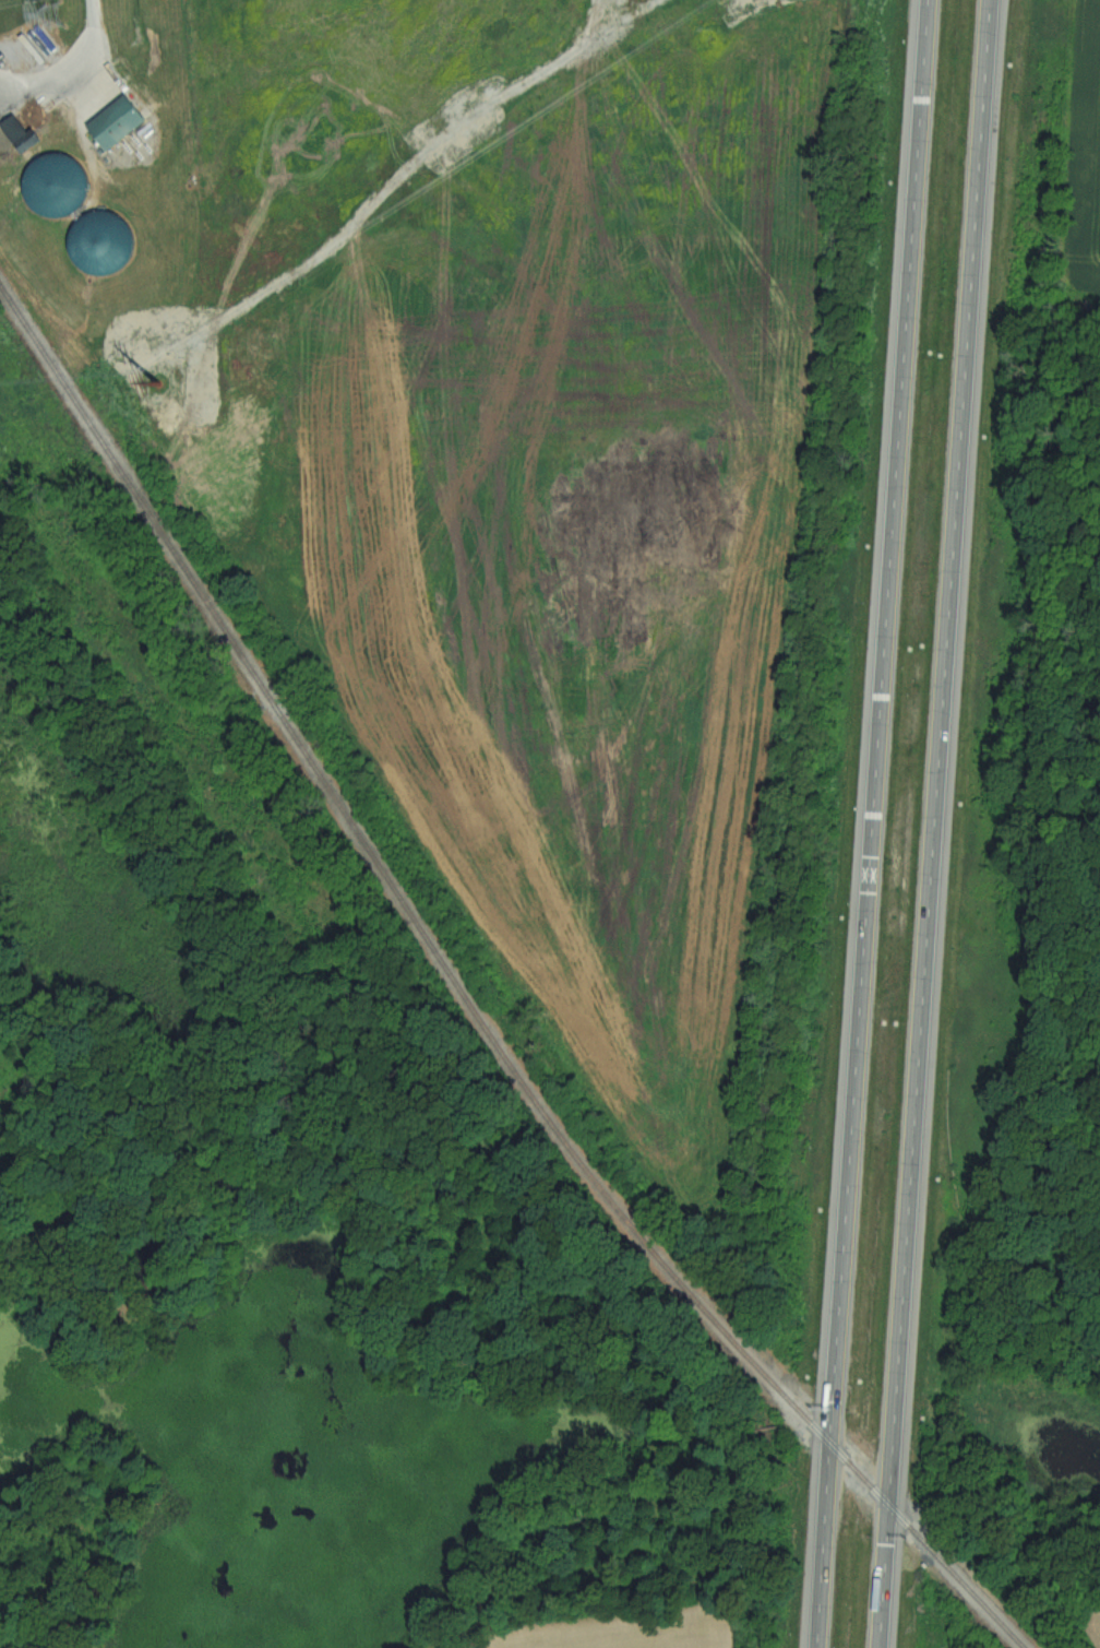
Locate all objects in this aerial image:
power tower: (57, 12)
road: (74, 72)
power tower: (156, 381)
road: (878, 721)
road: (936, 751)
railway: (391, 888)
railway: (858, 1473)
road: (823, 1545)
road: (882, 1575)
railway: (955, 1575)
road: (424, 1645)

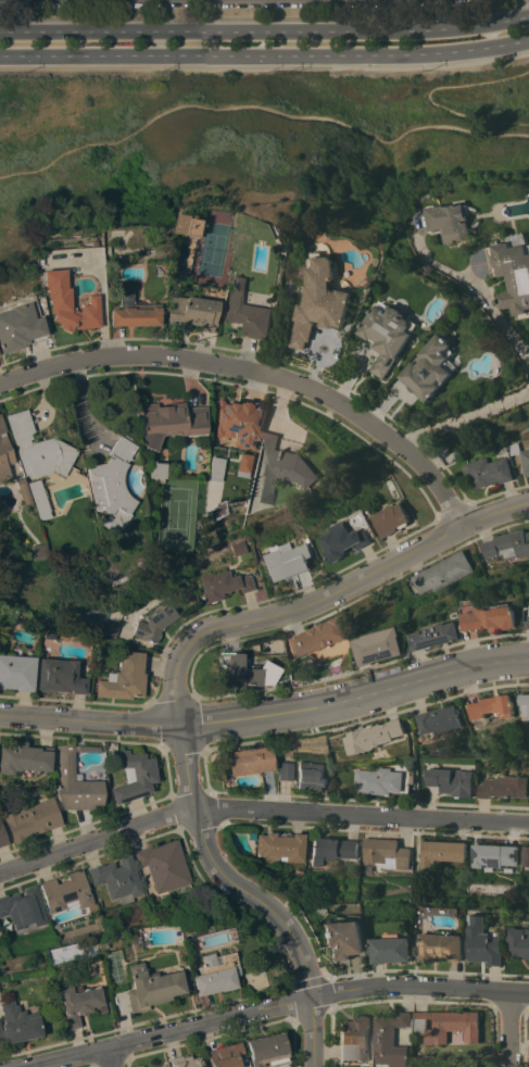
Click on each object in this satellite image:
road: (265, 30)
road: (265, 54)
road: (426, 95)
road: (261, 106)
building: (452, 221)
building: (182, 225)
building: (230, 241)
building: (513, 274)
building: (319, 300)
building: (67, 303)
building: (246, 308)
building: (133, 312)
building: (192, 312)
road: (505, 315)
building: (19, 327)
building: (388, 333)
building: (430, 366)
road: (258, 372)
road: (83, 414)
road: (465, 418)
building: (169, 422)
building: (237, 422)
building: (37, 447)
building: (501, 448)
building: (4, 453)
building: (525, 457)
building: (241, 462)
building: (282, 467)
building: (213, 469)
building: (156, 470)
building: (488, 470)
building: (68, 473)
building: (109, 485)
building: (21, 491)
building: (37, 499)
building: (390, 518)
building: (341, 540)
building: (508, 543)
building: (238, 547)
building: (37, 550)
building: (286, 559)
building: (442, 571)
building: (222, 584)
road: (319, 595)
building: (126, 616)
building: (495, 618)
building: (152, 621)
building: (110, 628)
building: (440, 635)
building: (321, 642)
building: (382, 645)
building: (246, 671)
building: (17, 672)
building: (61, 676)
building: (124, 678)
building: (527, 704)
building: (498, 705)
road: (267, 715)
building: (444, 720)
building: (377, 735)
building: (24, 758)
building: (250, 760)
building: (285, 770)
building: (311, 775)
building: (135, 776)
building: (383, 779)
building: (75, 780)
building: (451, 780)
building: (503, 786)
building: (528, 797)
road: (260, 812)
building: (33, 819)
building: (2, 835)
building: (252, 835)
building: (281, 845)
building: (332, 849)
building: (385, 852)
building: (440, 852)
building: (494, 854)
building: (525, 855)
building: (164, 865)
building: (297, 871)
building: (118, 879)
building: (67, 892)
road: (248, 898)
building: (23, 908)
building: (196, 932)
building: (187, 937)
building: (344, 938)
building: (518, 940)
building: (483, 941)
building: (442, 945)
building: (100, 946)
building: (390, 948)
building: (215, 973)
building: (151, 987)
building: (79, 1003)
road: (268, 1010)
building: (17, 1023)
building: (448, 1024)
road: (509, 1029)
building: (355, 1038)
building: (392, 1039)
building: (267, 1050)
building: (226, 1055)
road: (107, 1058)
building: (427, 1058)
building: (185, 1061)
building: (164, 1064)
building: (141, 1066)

###

▶ **The problem**:
What is needed here is each line above set down word for word, minus the images.

▶ **Completed exercise**:
Locate all objects in this aerial image:
power tower: (57, 12)
road: (74, 72)
power tower: (156, 381)
road: (878, 721)
road: (936, 751)
railway: (391, 888)
railway: (858, 1473)
road: (823, 1545)
road: (882, 1575)
railway: (955, 1575)
road: (424, 1645)

Click on each object in this satellite image:
road: (265, 30)
road: (265, 54)
road: (426, 95)
road: (261, 106)
building: (452, 221)
building: (182, 225)
building: (230, 241)
building: (513, 274)
building: (319, 300)
building: (67, 303)
building: (246, 308)
building: (133, 312)
building: (192, 312)
road: (505, 315)
building: (19, 327)
building: (388, 333)
building: (430, 366)
road: (258, 372)
road: (83, 414)
road: (465, 418)
building: (169, 422)
building: (237, 422)
building: (37, 447)
building: (501, 448)
building: (4, 453)
building: (525, 457)
building: (241, 462)
building: (282, 467)
building: (213, 469)
building: (156, 470)
building: (488, 470)
building: (68, 473)
building: (109, 485)
building: (21, 491)
building: (37, 499)
building: (390, 518)
building: (341, 540)
building: (508, 543)
building: (238, 547)
building: (37, 550)
building: (286, 559)
building: (442, 571)
building: (222, 584)
road: (319, 595)
building: (126, 616)
building: (495, 618)
building: (152, 621)
building: (110, 628)
building: (440, 635)
building: (321, 642)
building: (382, 645)
building: (246, 671)
building: (17, 672)
building: (61, 676)
building: (124, 678)
building: (527, 704)
building: (498, 705)
road: (267, 715)
building: (444, 720)
building: (377, 735)
building: (24, 758)
building: (250, 760)
building: (285, 770)
building: (311, 775)
building: (135, 776)
building: (383, 779)
building: (75, 780)
building: (451, 780)
building: (503, 786)
building: (528, 797)
road: (260, 812)
building: (33, 819)
building: (2, 835)
building: (252, 835)
building: (281, 845)
building: (332, 849)
building: (385, 852)
building: (440, 852)
building: (494, 854)
building: (525, 855)
building: (164, 865)
building: (297, 871)
building: (118, 879)
building: (67, 892)
road: (248, 898)
building: (23, 908)
building: (196, 932)
building: (187, 937)
building: (344, 938)
building: (518, 940)
building: (483, 941)
building: (442, 945)
building: (100, 946)
building: (390, 948)
building: (215, 973)
building: (151, 987)
building: (79, 1003)
road: (268, 1010)
building: (17, 1023)
building: (448, 1024)
road: (509, 1029)
building: (355, 1038)
building: (392, 1039)
building: (267, 1050)
building: (226, 1055)
road: (107, 1058)
building: (427, 1058)
building: (185, 1061)
building: (164, 1064)
building: (141, 1066)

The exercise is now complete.